_Task_.
Repeat exactly the lines from the one containing "Find all instances of adipose tissue." through the last line of the records below, both included, and nothing else.

┌─ Record set

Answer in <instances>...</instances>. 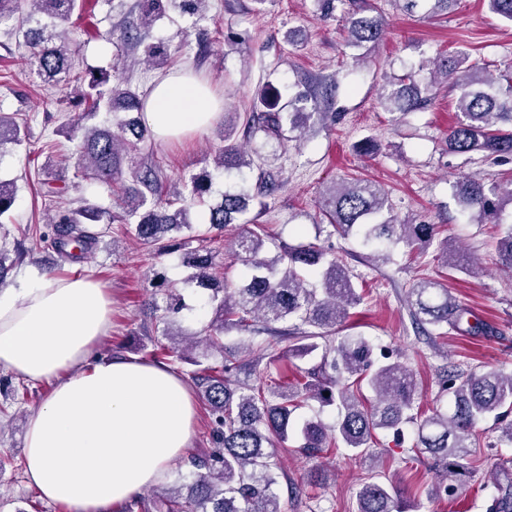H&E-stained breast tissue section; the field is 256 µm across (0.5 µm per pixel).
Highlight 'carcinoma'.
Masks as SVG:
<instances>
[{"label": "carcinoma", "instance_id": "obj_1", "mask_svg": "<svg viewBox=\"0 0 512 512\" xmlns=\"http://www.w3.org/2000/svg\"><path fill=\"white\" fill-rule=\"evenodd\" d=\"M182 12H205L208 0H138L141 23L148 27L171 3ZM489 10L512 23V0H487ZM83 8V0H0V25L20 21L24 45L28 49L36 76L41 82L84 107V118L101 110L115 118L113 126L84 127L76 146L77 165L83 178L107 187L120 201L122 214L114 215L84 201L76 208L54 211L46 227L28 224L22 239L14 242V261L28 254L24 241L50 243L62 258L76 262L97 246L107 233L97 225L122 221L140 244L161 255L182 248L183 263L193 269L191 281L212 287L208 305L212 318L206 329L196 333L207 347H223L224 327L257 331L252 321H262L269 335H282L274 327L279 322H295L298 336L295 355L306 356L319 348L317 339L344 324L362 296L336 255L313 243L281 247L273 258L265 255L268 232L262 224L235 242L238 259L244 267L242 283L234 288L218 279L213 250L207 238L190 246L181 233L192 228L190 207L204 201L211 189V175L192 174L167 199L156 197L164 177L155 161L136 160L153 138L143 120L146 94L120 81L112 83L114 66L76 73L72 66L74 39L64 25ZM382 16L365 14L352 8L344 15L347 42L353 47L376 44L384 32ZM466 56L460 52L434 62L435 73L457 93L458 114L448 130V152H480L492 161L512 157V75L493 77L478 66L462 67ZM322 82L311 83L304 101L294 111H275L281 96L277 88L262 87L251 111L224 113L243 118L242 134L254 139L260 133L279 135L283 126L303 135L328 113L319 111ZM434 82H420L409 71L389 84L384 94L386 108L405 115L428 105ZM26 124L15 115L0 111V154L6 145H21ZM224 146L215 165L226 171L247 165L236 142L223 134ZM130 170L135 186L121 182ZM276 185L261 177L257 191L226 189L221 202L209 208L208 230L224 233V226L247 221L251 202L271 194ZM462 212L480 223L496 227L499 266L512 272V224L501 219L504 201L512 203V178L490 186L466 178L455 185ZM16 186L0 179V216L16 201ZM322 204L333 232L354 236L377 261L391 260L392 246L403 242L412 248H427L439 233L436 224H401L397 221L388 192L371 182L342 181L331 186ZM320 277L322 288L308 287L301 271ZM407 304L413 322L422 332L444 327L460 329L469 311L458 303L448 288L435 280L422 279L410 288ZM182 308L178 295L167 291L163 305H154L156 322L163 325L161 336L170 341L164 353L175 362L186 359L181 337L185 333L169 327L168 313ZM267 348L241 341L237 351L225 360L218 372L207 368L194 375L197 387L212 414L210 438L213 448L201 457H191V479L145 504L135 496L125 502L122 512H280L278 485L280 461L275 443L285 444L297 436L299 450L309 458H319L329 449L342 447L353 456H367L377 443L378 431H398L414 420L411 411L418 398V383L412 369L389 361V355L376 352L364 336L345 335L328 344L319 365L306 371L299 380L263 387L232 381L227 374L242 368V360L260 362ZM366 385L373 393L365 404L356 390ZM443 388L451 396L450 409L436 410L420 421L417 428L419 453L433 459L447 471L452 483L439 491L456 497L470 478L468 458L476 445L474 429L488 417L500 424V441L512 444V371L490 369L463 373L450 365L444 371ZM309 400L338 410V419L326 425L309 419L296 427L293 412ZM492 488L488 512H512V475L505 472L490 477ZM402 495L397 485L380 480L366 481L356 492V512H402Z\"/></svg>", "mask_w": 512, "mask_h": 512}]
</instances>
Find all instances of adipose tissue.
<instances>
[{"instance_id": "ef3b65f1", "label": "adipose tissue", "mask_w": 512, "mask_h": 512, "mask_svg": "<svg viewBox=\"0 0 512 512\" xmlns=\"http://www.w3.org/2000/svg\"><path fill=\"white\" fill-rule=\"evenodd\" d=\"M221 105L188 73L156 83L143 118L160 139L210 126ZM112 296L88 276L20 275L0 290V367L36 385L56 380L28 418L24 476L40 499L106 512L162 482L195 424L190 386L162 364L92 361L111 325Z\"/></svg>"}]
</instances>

└─

_Finished task_.
Find all instances of adipose tissue.
<instances>
[{"instance_id": "ef3b65f1", "label": "adipose tissue", "mask_w": 512, "mask_h": 512, "mask_svg": "<svg viewBox=\"0 0 512 512\" xmlns=\"http://www.w3.org/2000/svg\"><path fill=\"white\" fill-rule=\"evenodd\" d=\"M221 105L188 73L156 83L143 118L160 139L210 126ZM112 296L88 276L20 275L0 290V367L36 385L56 380L28 418L24 476L40 499L106 512L162 482L195 424L190 386L162 364L92 361L111 325Z\"/></svg>"}]
</instances>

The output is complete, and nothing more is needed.